-- DATASET ENTRIES --
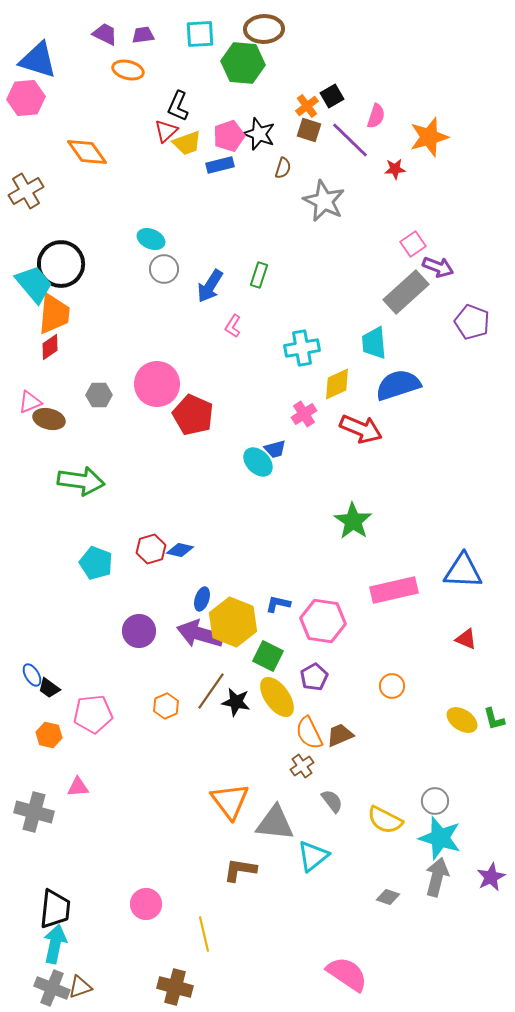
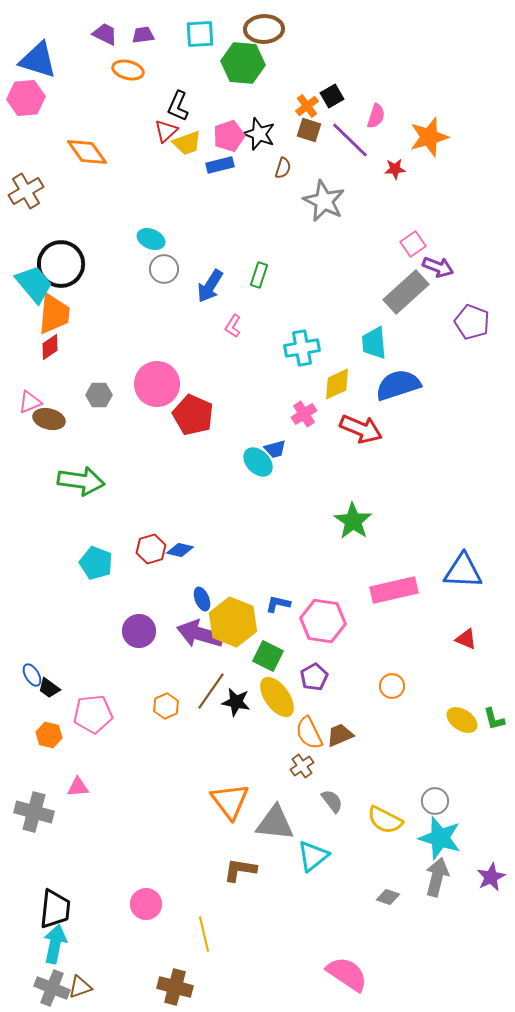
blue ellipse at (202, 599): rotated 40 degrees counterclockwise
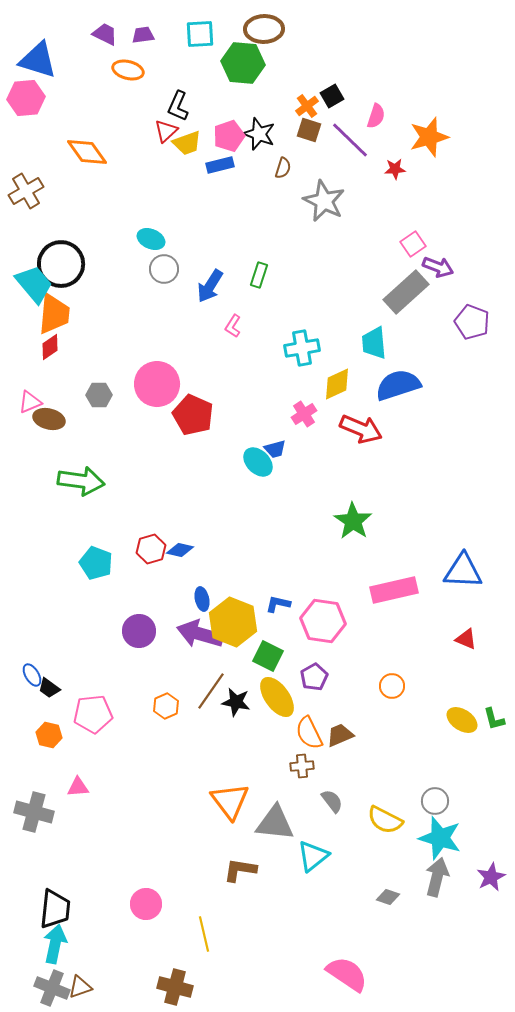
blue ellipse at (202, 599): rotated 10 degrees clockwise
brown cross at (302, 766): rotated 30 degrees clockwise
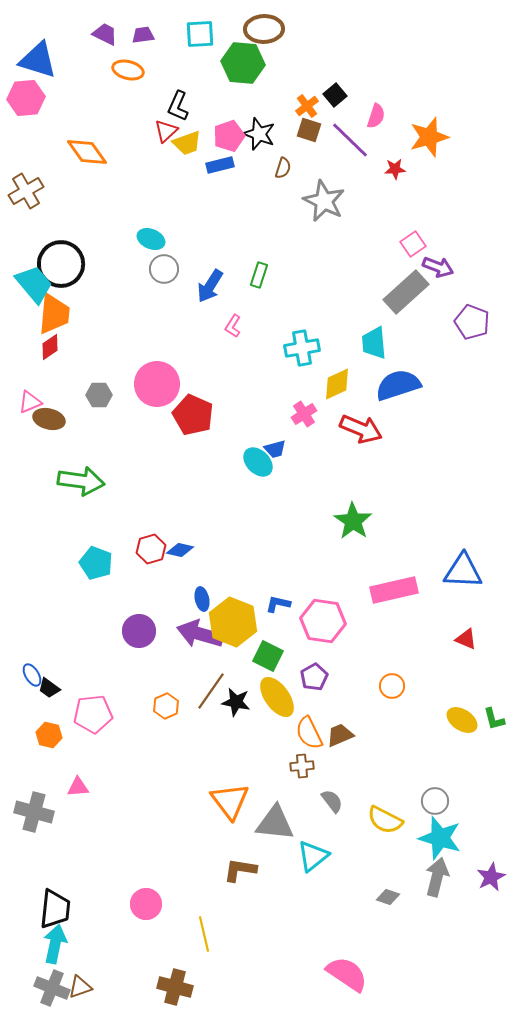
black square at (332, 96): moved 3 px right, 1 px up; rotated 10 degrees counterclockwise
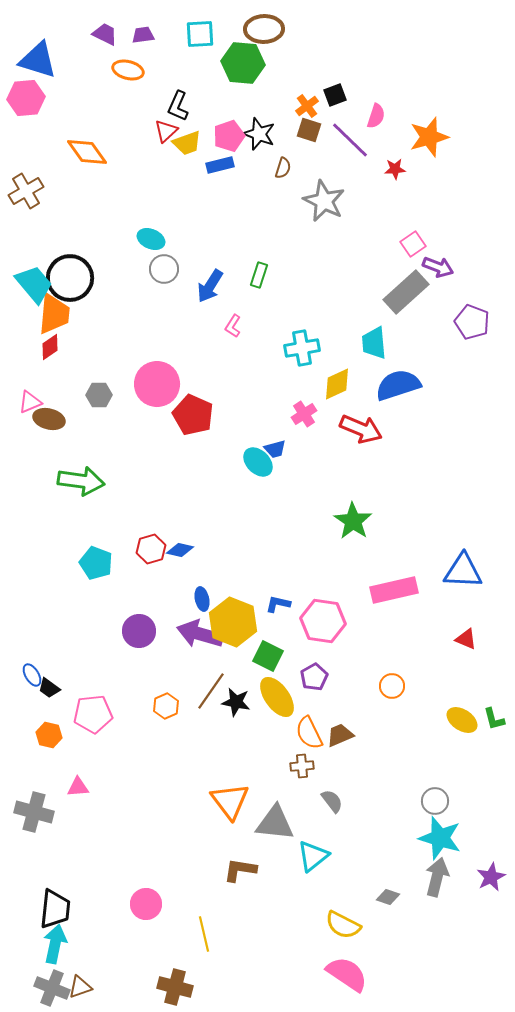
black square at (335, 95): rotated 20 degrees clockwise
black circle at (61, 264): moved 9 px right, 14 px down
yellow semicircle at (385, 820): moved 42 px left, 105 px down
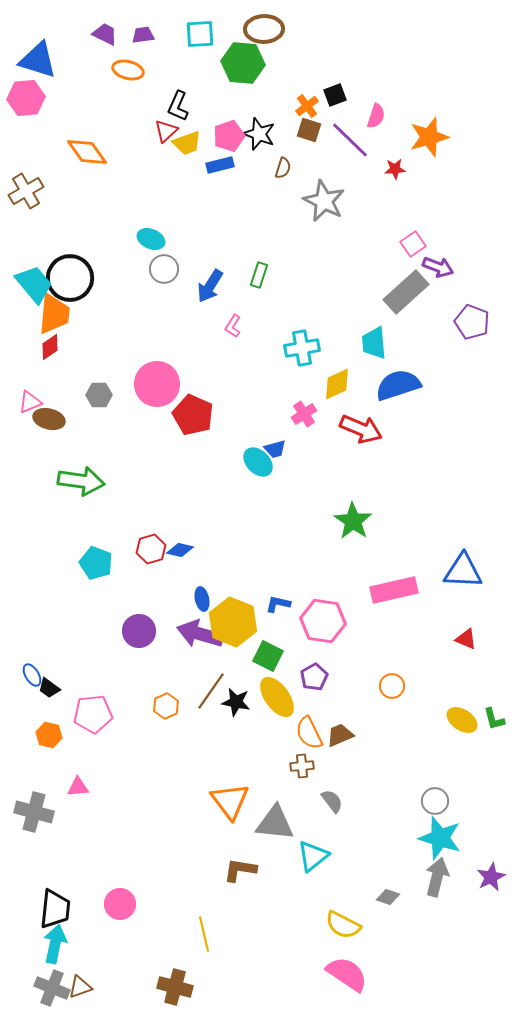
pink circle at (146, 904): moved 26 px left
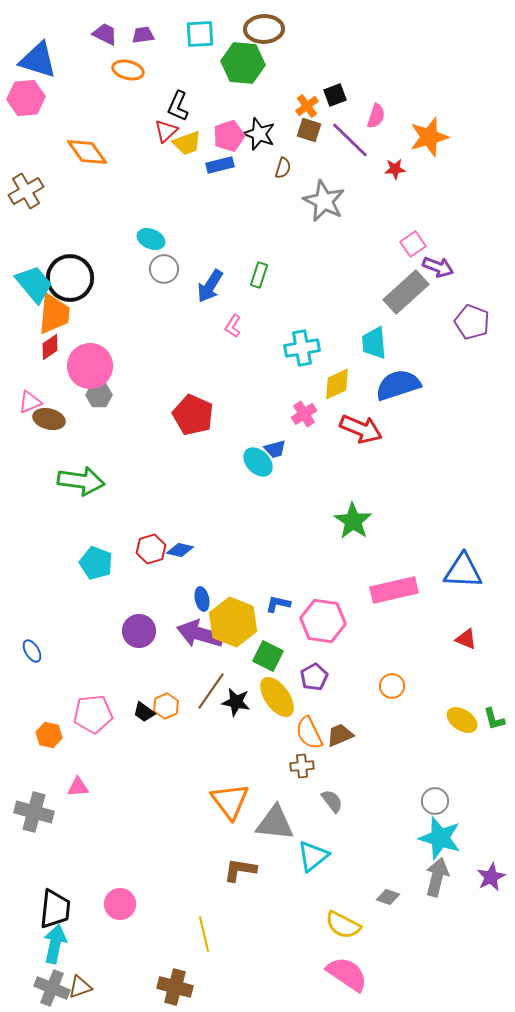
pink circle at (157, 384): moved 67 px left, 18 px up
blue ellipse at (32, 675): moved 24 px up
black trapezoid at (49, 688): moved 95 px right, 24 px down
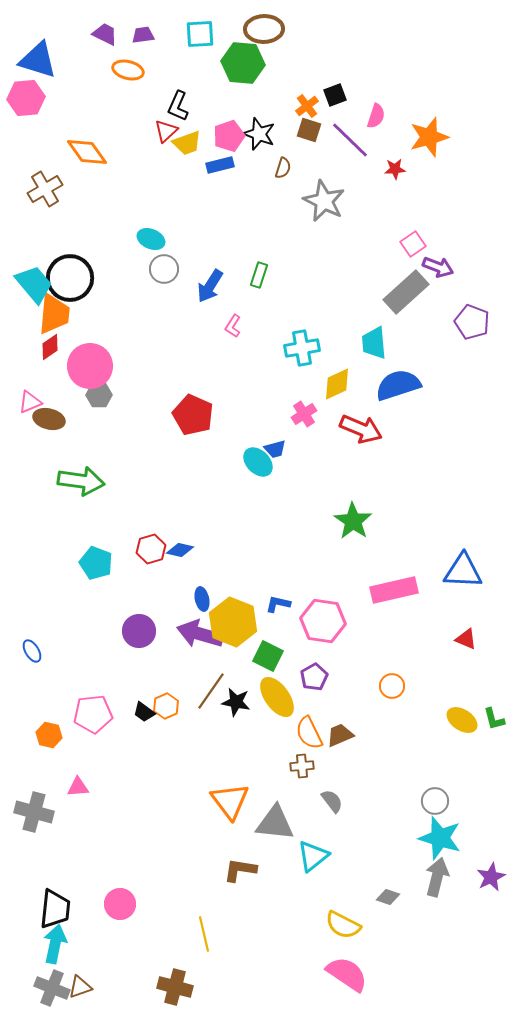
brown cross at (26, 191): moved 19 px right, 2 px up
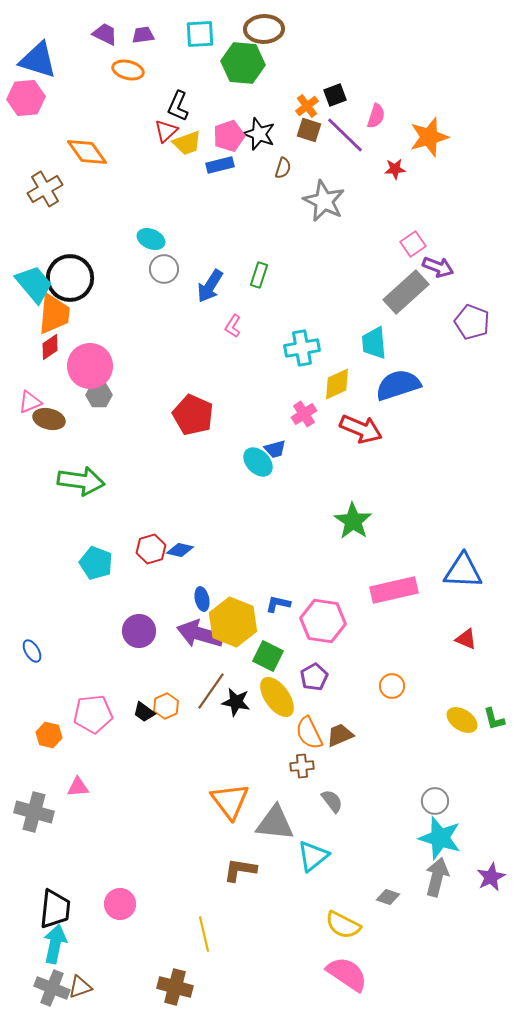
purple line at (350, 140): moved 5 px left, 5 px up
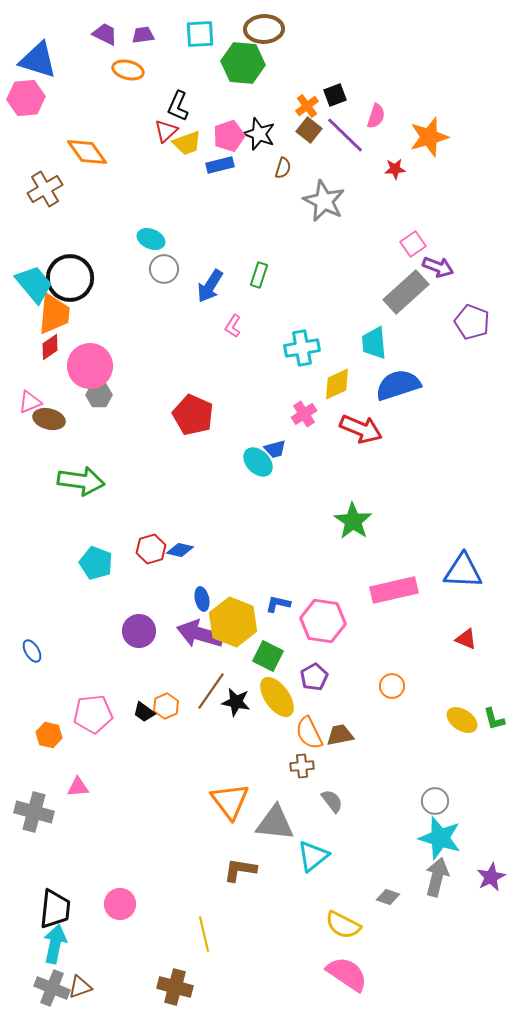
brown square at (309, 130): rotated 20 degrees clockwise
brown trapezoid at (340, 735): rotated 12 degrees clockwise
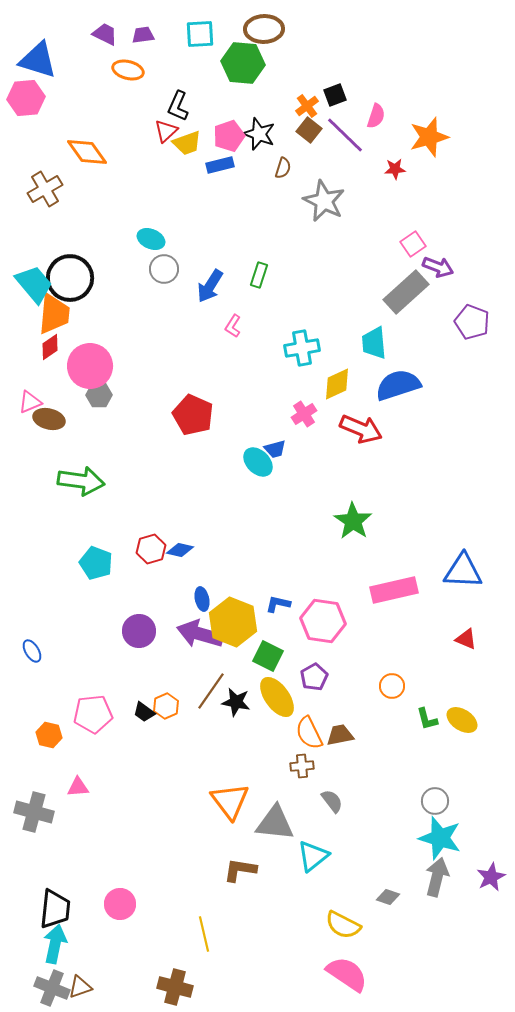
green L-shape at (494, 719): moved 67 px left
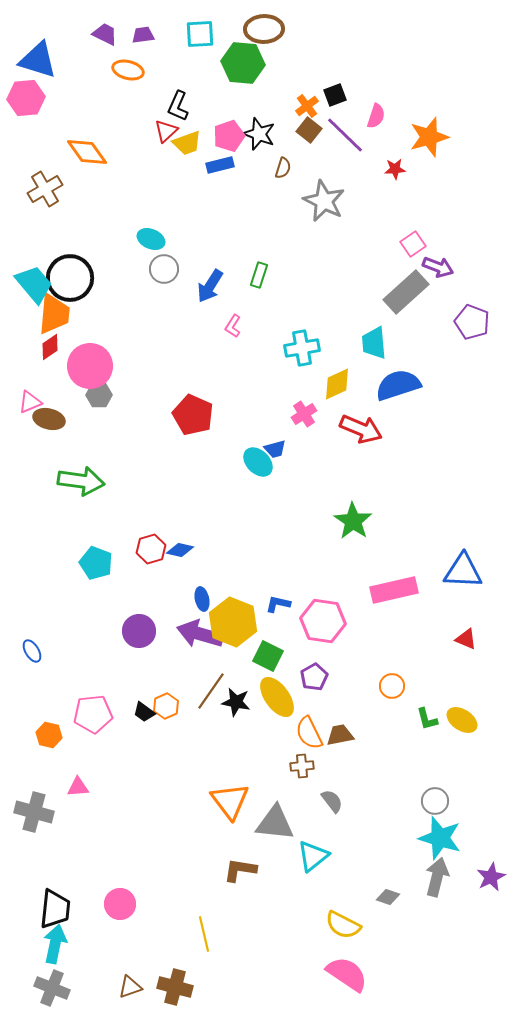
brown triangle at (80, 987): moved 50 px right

-- EXERCISE DETAILS --
Can you update the data above so that every "counterclockwise" reads "anticlockwise", with nothing else changed? Leave the pictures out of your answer.

-- EXERCISE ANSWER --
blue ellipse at (202, 599): rotated 40 degrees anticlockwise
blue ellipse at (202, 599): rotated 10 degrees clockwise
brown cross at (302, 766): rotated 30 degrees clockwise
black square at (332, 96): moved 3 px right, 1 px up; rotated 10 degrees anticlockwise
black square at (335, 95): rotated 20 degrees clockwise
black circle at (61, 264): moved 9 px right, 14 px down
yellow semicircle at (385, 820): moved 42 px left, 105 px down
pink circle at (146, 904): moved 26 px left
pink circle at (157, 384): moved 67 px left, 18 px up
blue ellipse at (32, 675): moved 24 px up
black trapezoid at (49, 688): moved 95 px right, 24 px down
brown cross at (26, 191): moved 19 px right, 2 px up
purple line at (350, 140): moved 5 px left, 5 px up
brown square at (309, 130): rotated 20 degrees clockwise
brown trapezoid at (340, 735): rotated 12 degrees clockwise
green L-shape at (494, 719): moved 67 px left
brown triangle at (80, 987): moved 50 px right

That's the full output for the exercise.